EXERCISE REQUIREMENTS:
Reproduce all the entries exactly and keep the pictures out.
++++
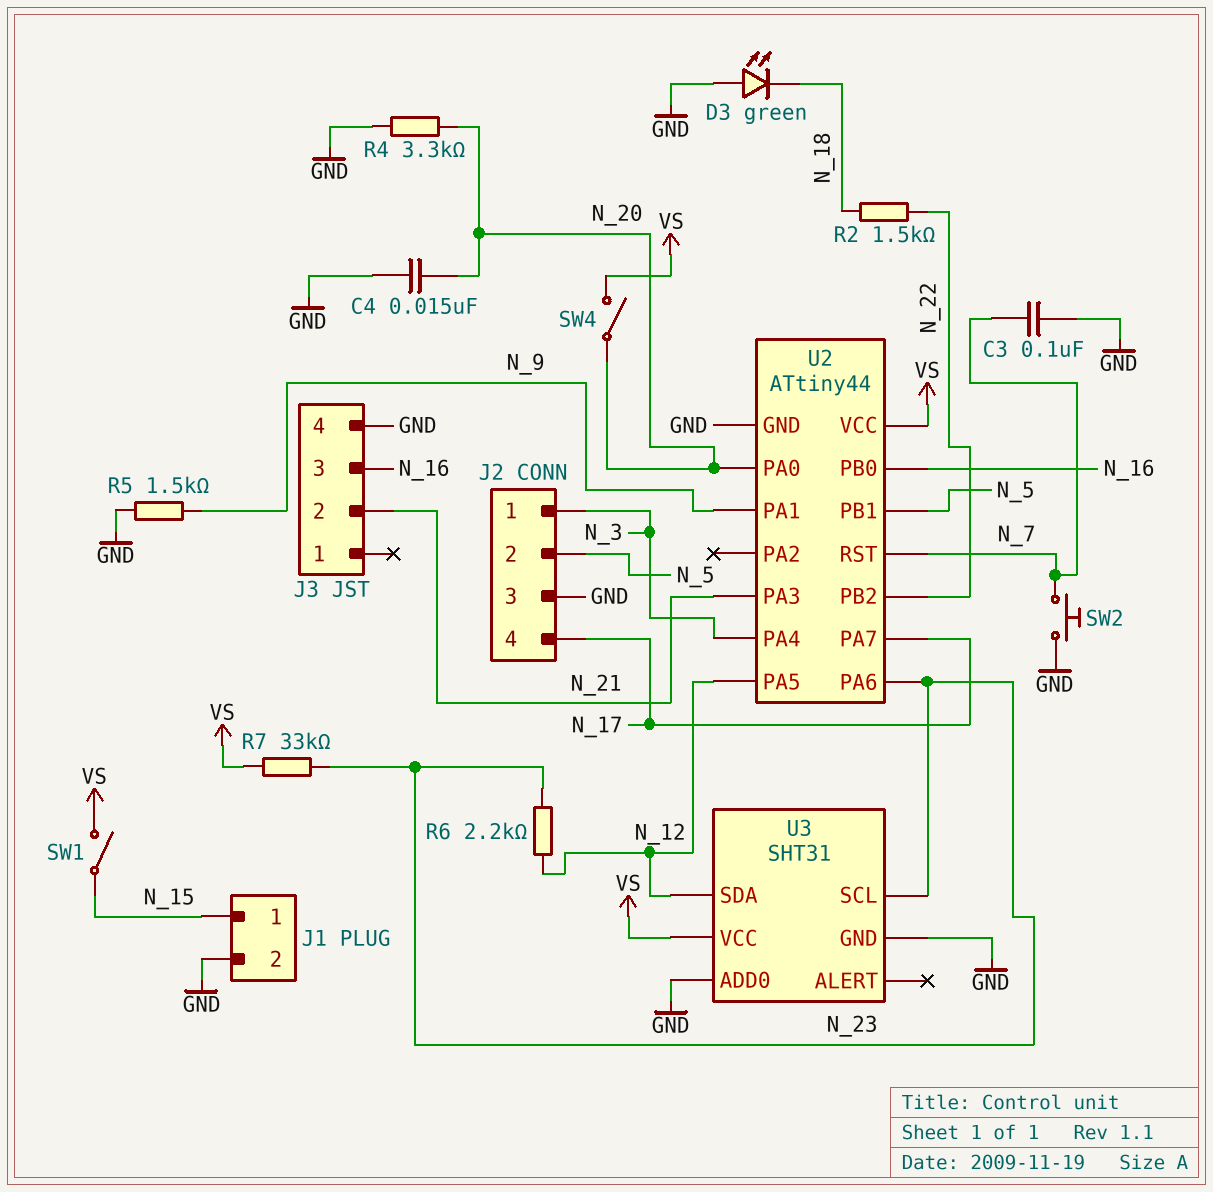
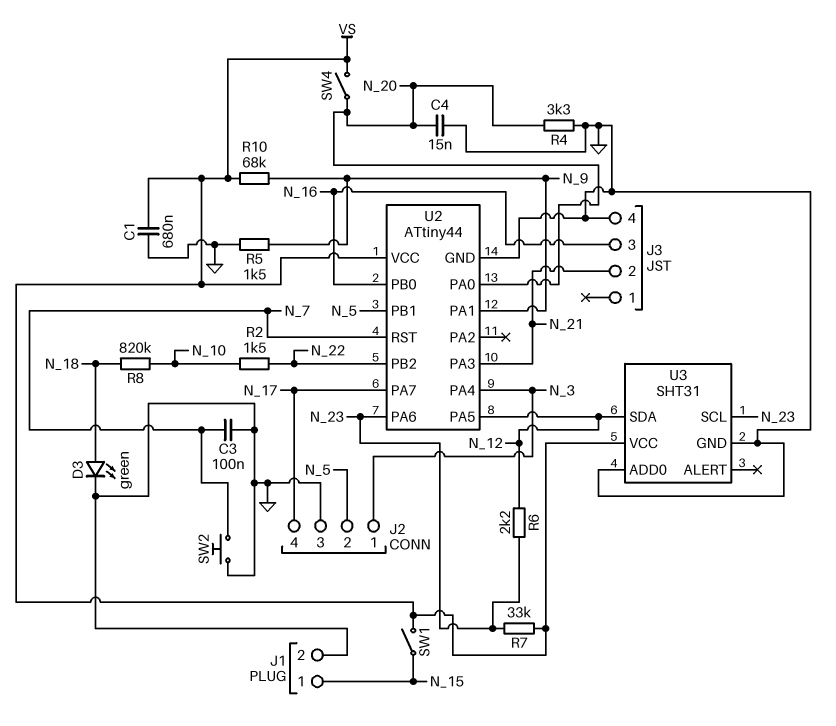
C1: none -> 680nF (GND, VS)
D3: LED green (A GND, K N_18) -> LED green (A N_18, K GND)
R2: 1.5k (N_18, N_22) -> 1.5k (N_10, N_22)
R8: none -> 820k (N_10, N_18)
R10: none -> 68k (N_9, VS)

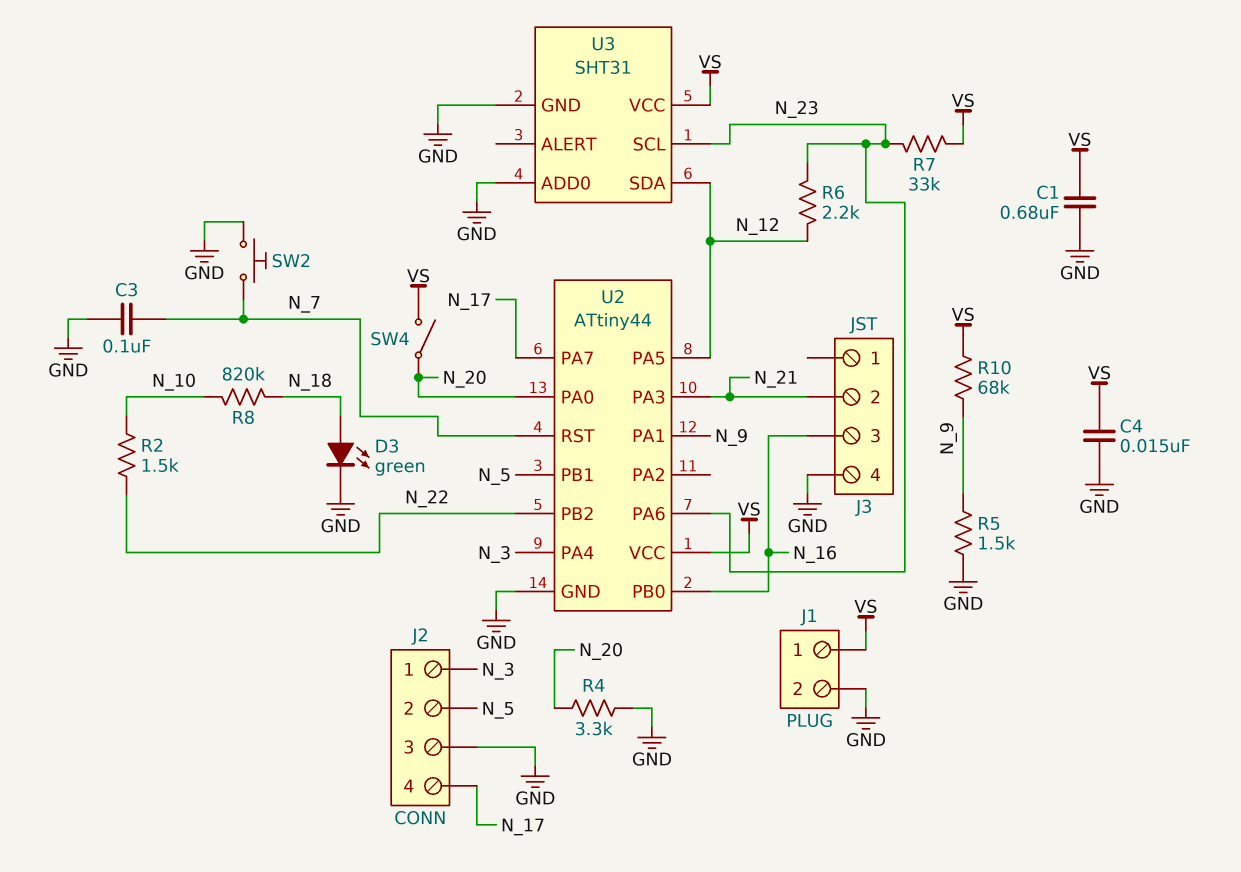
C4: 15nF (GND, N_20) -> 15nF (GND, VS)
J1 pin 1: N_15 -> VS
SW1: switch (N_15, VS) -> none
++++
TASK SOLUTION:
C1: none -> 680nF (GND, VS)
D3: LED green (A GND, K N_18) -> LED green (A N_18, K GND)
R2: 1.5k (N_18, N_22) -> 1.5k (N_10, N_22)
R8: none -> 820k (N_10, N_18)
R10: none -> 68k (N_9, VS)

C4: 15nF (GND, N_20) -> 15nF (GND, VS)
J1 pin 1: N_15 -> VS
SW1: switch (N_15, VS) -> none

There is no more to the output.